### EXERCISE
Please copy, word for word, the line holding "(436, 70) = (178, 342): none" and each line that follows it through the end of the entries, omitting any pictures.

>>>>

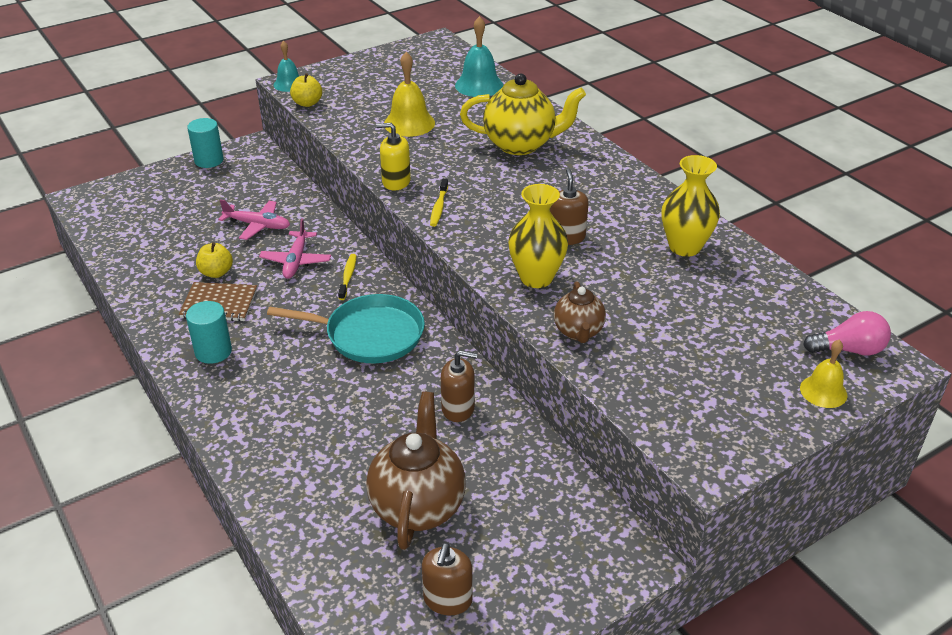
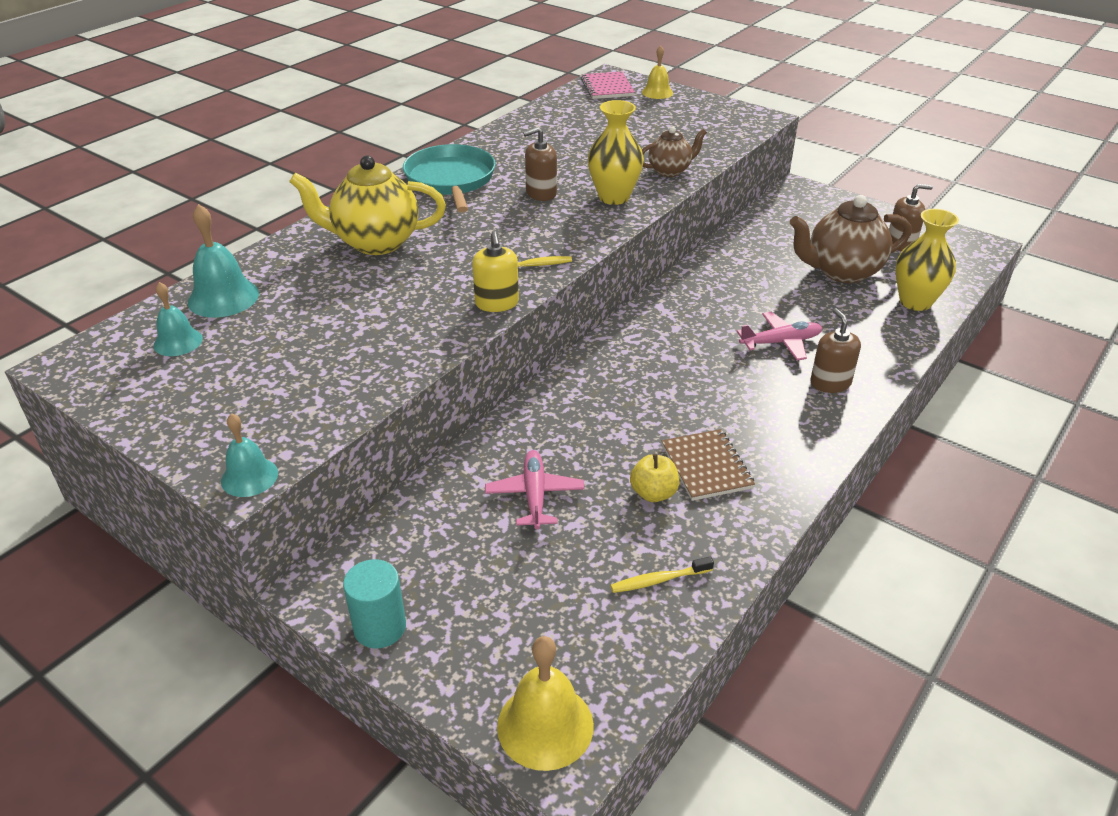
camera: 110 degrees left, 0 degrees up
(213, 351) = (781, 439): turquoise cylinder -> none
(296, 261) = (590, 433): pink plane -> pink plane (781, 342)
(307, 103) = (314, 434): yellow apple -> none
(348, 277) = (595, 385): yellow toothbrush -> yellow toothbrush (659, 580)
(370, 335) = (676, 344): turquoise pan -> turquoise pan (450, 180)
(409, 123) = (349, 327): yellow bell -> yellow bell (545, 725)
(436, 70) = (178, 342): none -> turquoise bell
(458, 408) = (730, 276): brown soap dispenser -> brown soap dispenser (830, 383)
(520, 145) = (375, 243): yellow teapot -> yellow teapot turned 75 degrees counterclockwise
(684, 247) = (521, 145): yellow vase -> yellow vase (915, 302)
(849, 350) = (607, 87): pink light bulb -> pink notebook

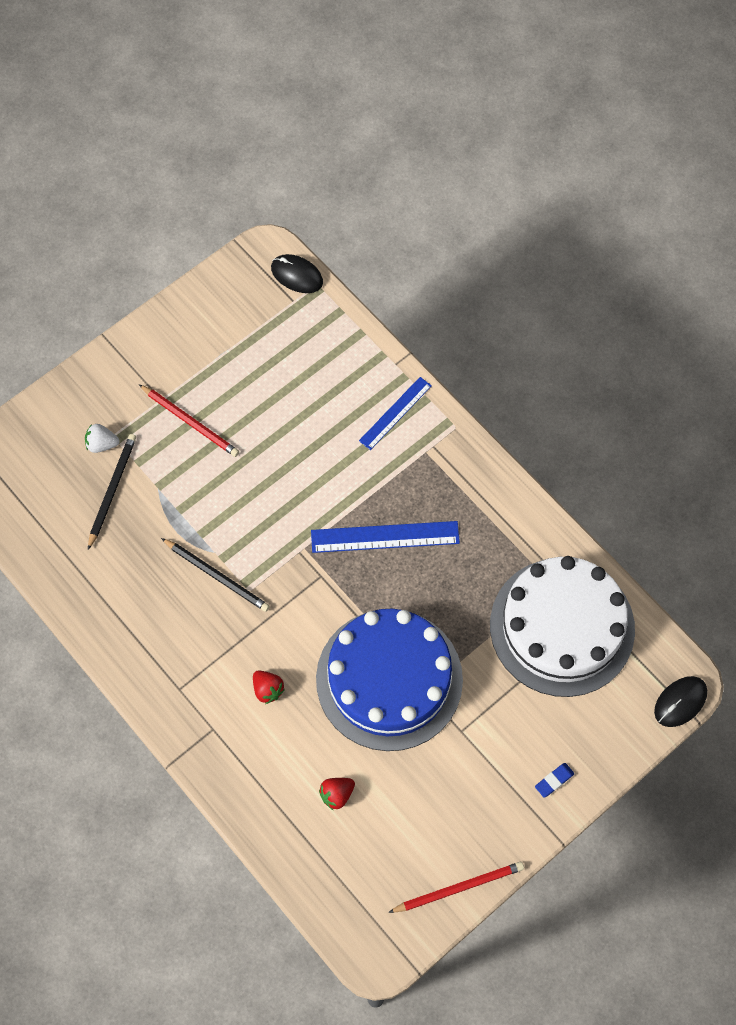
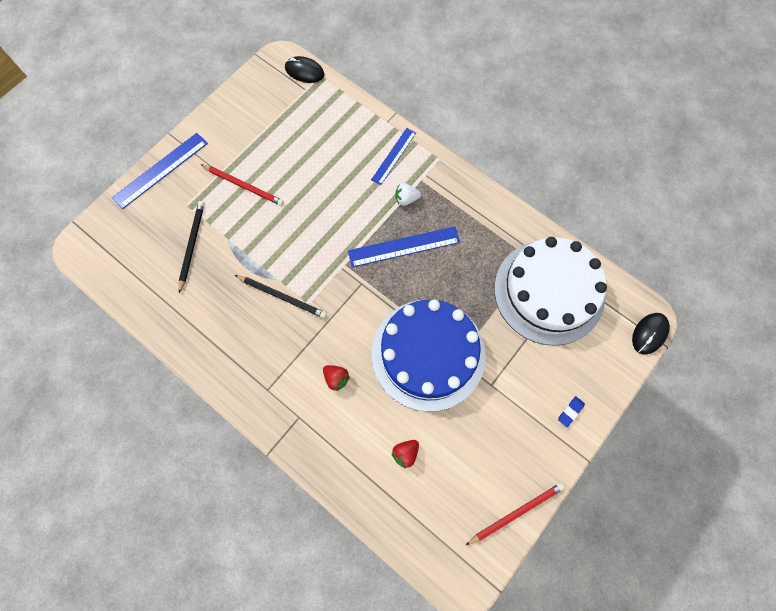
camera: 10 degrees left, 5 degrees up
(85, 384) = (160, 170): none -> blue ruler
(102, 444) = (179, 212): white strawberry -> white strawberry (406, 199)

<<<<

### RESULT OF THE EXERCISE
(436, 70) = (178, 342): none -> turquoise bell
(458, 408) = (730, 276): brown soap dispenser -> brown soap dispenser (830, 383)
(520, 145) = (375, 243): yellow teapot -> yellow teapot turned 75 degrees counterclockwise
(684, 247) = (521, 145): yellow vase -> yellow vase (915, 302)
(849, 350) = (607, 87): pink light bulb -> pink notebook

camera: 10 degrees left, 5 degrees up
(85, 384) = (160, 170): none -> blue ruler
(102, 444) = (179, 212): white strawberry -> white strawberry (406, 199)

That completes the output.